→ **WHAT THE EXERCISE ASKS**
Each entry should be set down again verbatim, with the images omitted.

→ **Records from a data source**
------------------------------------------------

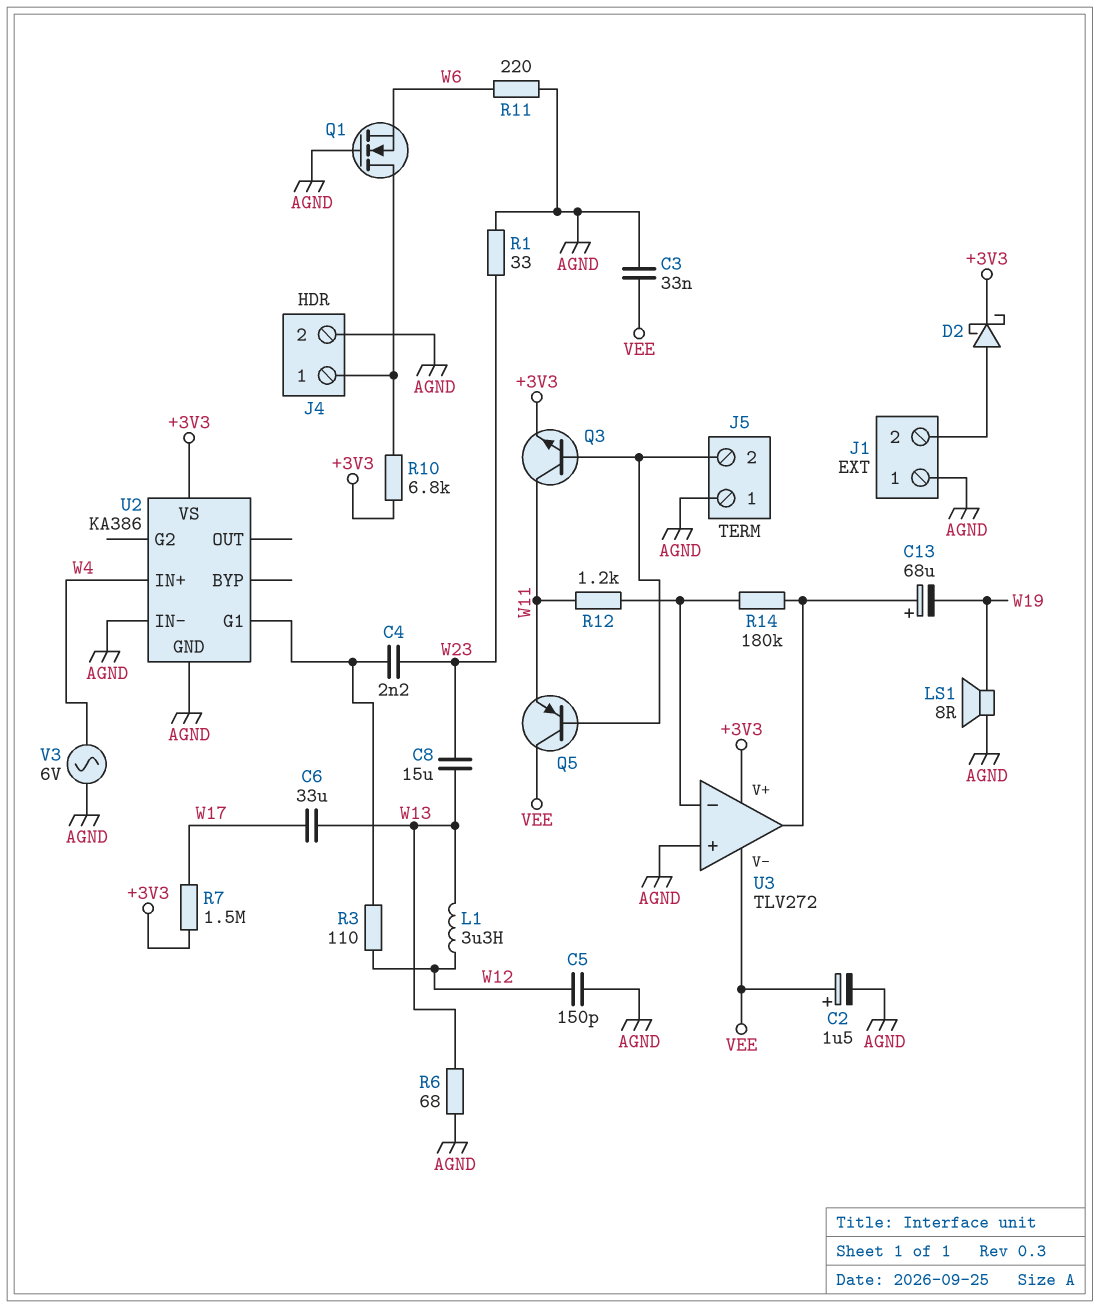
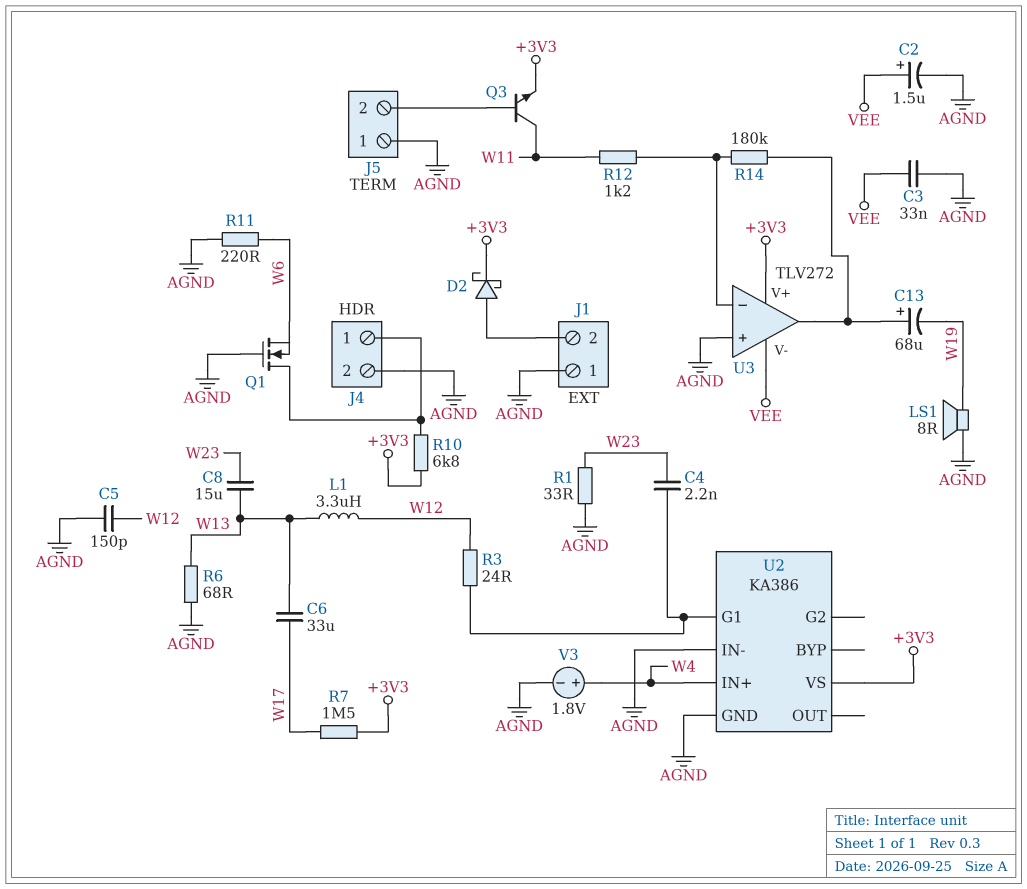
Q5: PNP (B J5/2, C VEE, E W11) -> none
R3: 110 (U2/G1, W12) -> 24 (U2/G1, W12)
V3: AC 6V (AGND, W4) -> 1.8V (plus W4, minus AGND)

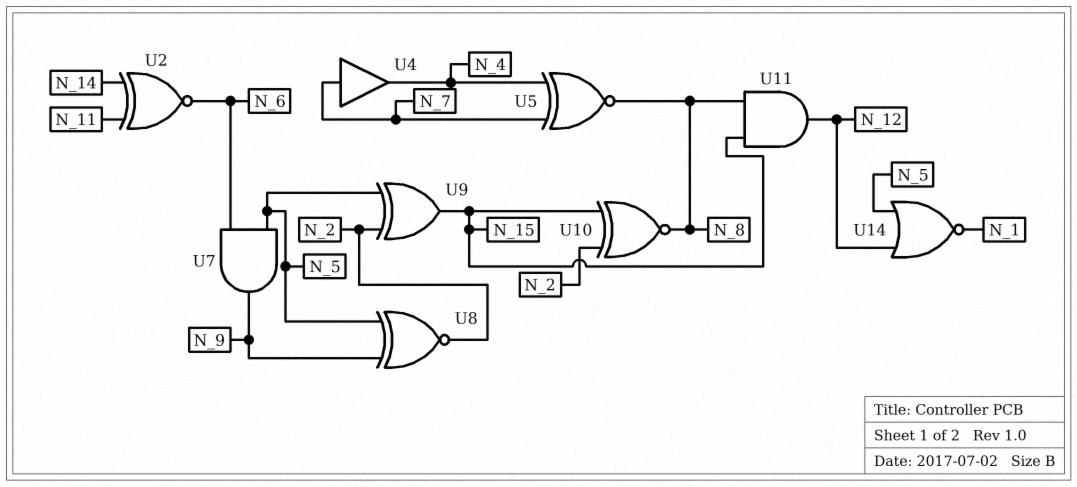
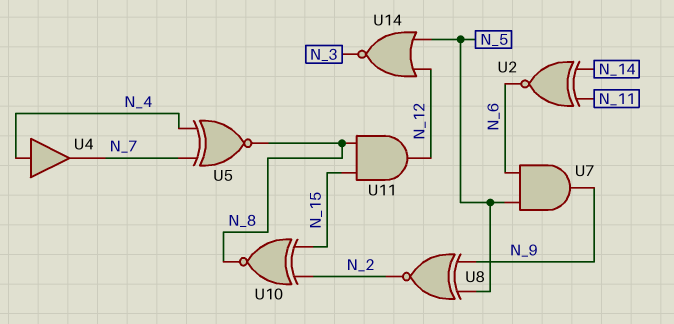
U4: buffer (in N_7, out N_4) -> buffer (in N_4, out N_7)
U9: XOR (in N_2, in N_5, out N_15) -> none
U14: NOR (in N_5, in N_12, out N_1) -> NOR (in N_5, in N_12, out N_3)

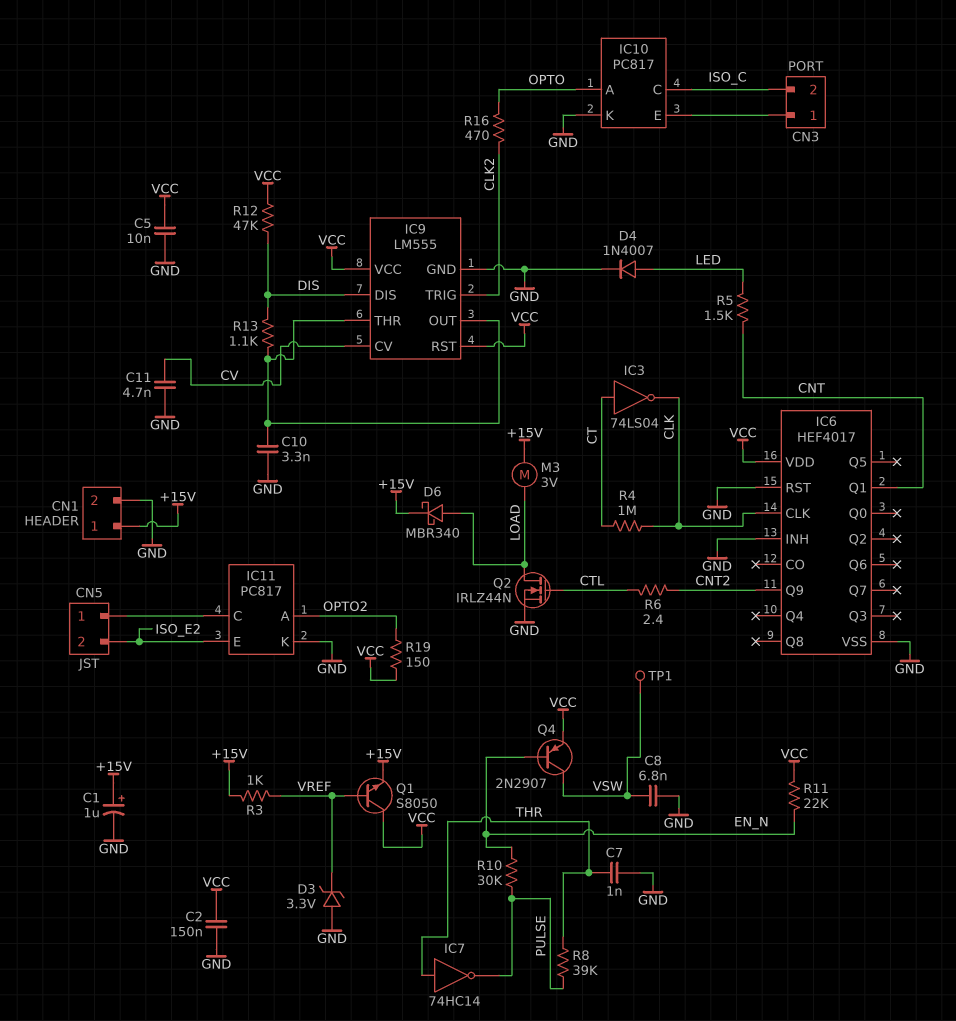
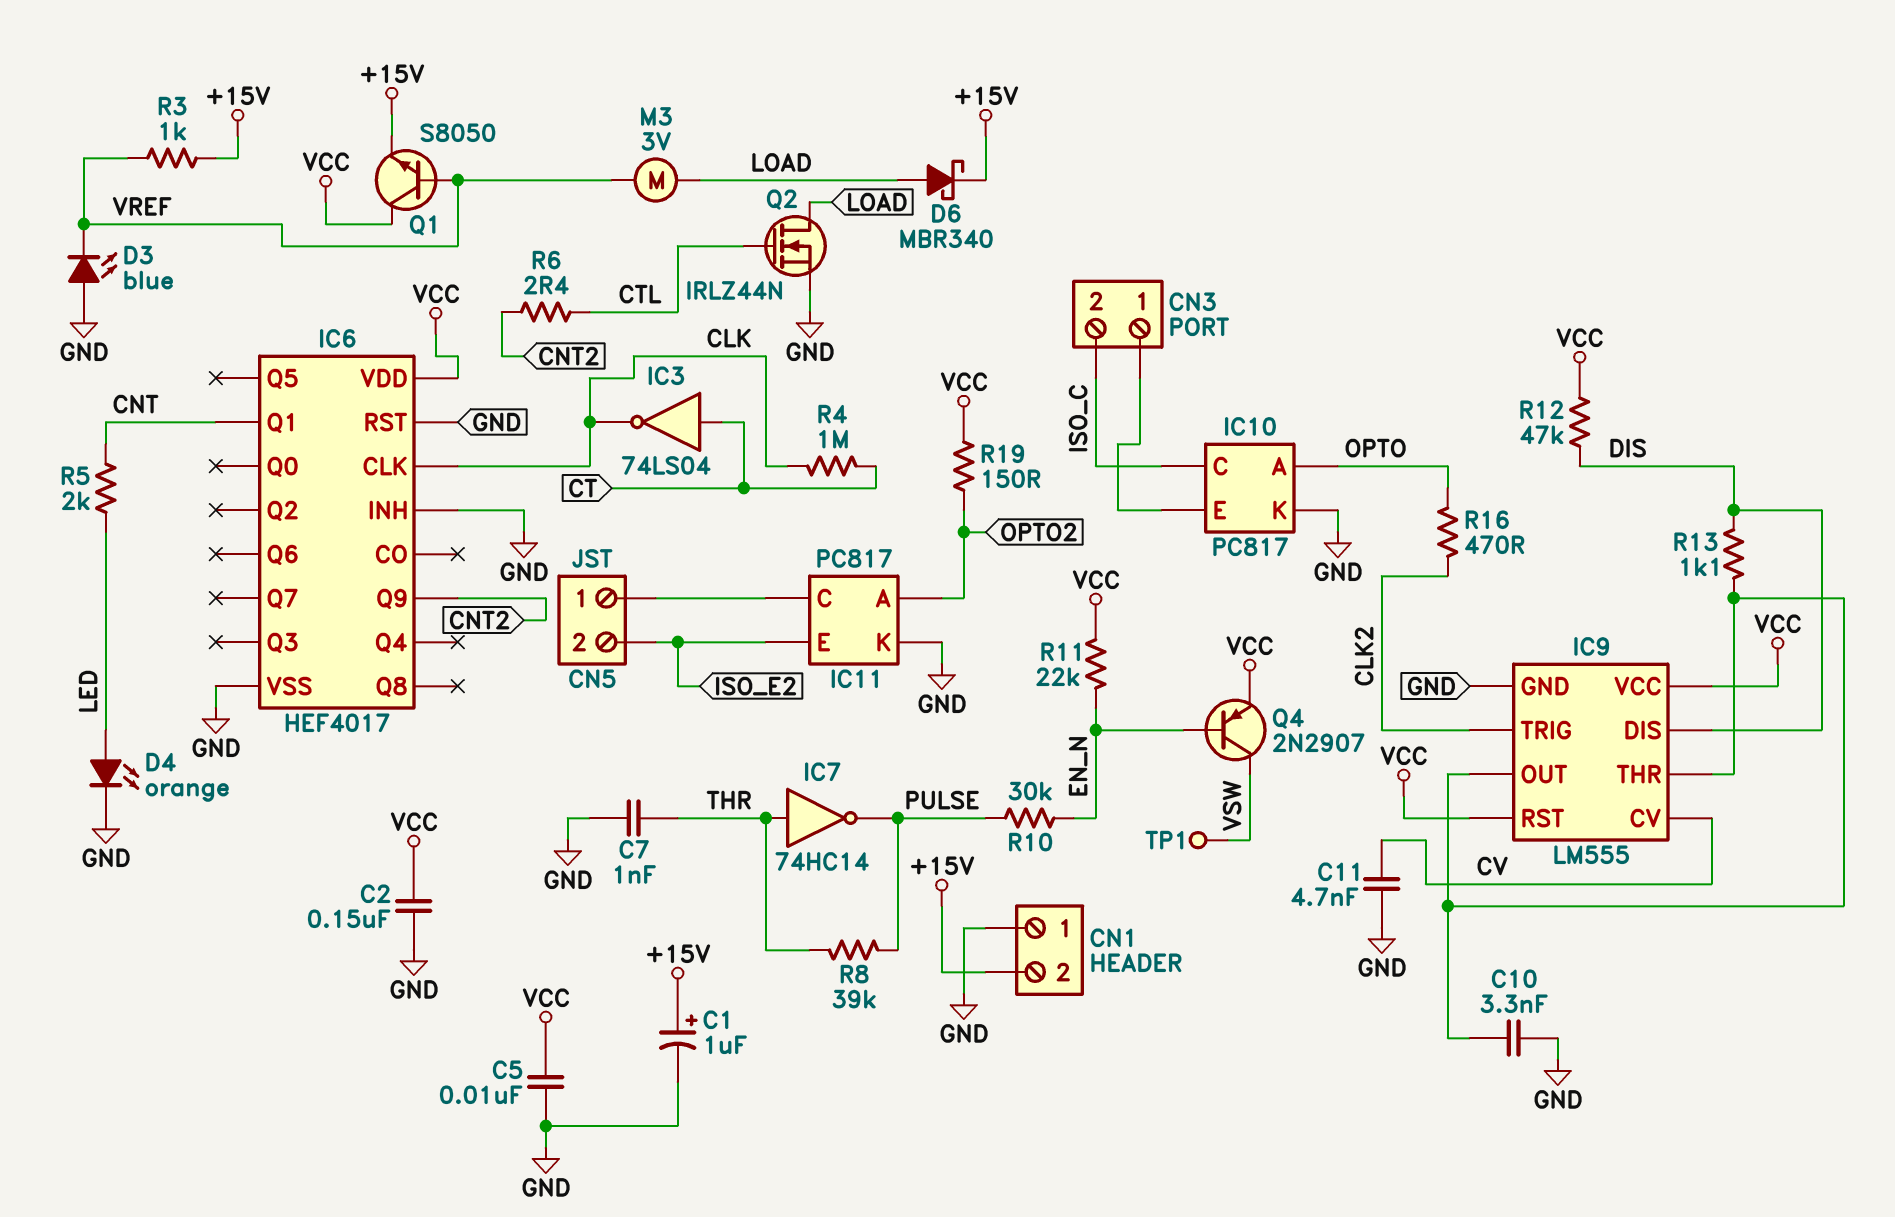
C8: 6.8nF (GND, VSW) -> none
CN1 pin 1: +15V -> GND
CN1 pin 2: GND -> +15V
D3: zener 3.3V (A GND, K VREF) -> LED blue (A GND, K VREF)
D4: diode 1N4007 (A LED, K GND) -> LED orange (A LED, K GND)
M3: motor 3V (+15V, LOAD) -> motor 3V (LOAD, VREF)
R5: 1.5k (CNT, LED) -> 2k (CNT, LED)

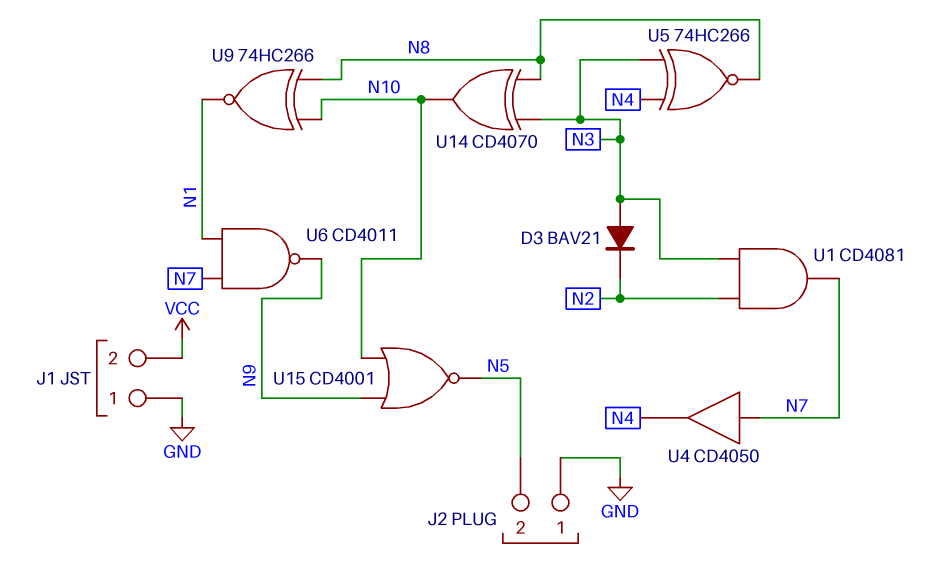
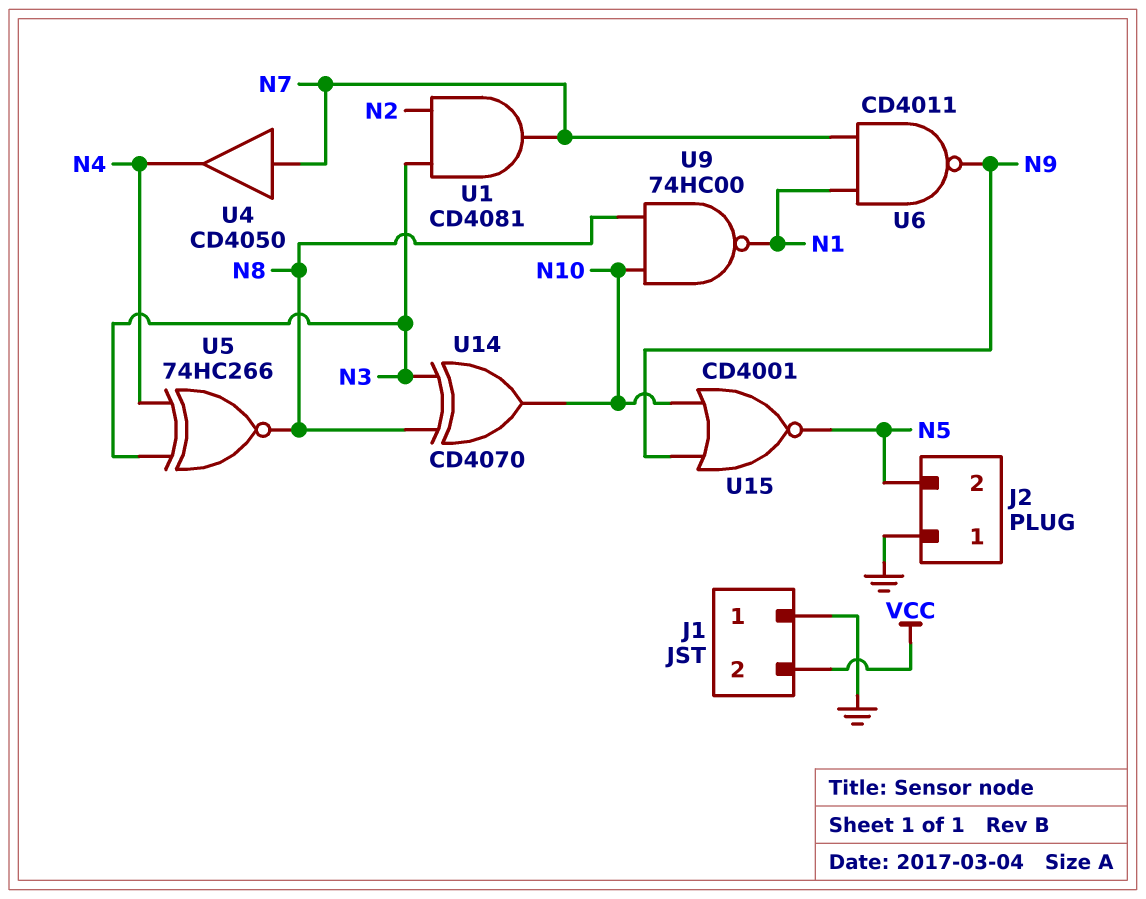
D3: diode BAV21 (A N3, K N2) -> none
U9: XNOR 74HC266 (in N8, in N10, out N1) -> NAND 74HC00 (in N8, in N10, out N1)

------------------------------------------------

→ **EXERCISE OUTPUT**
Q5: PNP (B J5/2, C VEE, E W11) -> none
R3: 110 (U2/G1, W12) -> 24 (U2/G1, W12)
V3: AC 6V (AGND, W4) -> 1.8V (plus W4, minus AGND)

U4: buffer (in N_7, out N_4) -> buffer (in N_4, out N_7)
U9: XOR (in N_2, in N_5, out N_15) -> none
U14: NOR (in N_5, in N_12, out N_1) -> NOR (in N_5, in N_12, out N_3)

C8: 6.8nF (GND, VSW) -> none
CN1 pin 1: +15V -> GND
CN1 pin 2: GND -> +15V
D3: zener 3.3V (A GND, K VREF) -> LED blue (A GND, K VREF)
D4: diode 1N4007 (A LED, K GND) -> LED orange (A LED, K GND)
M3: motor 3V (+15V, LOAD) -> motor 3V (LOAD, VREF)
R5: 1.5k (CNT, LED) -> 2k (CNT, LED)

D3: diode BAV21 (A N3, K N2) -> none
U9: XNOR 74HC266 (in N8, in N10, out N1) -> NAND 74HC00 (in N8, in N10, out N1)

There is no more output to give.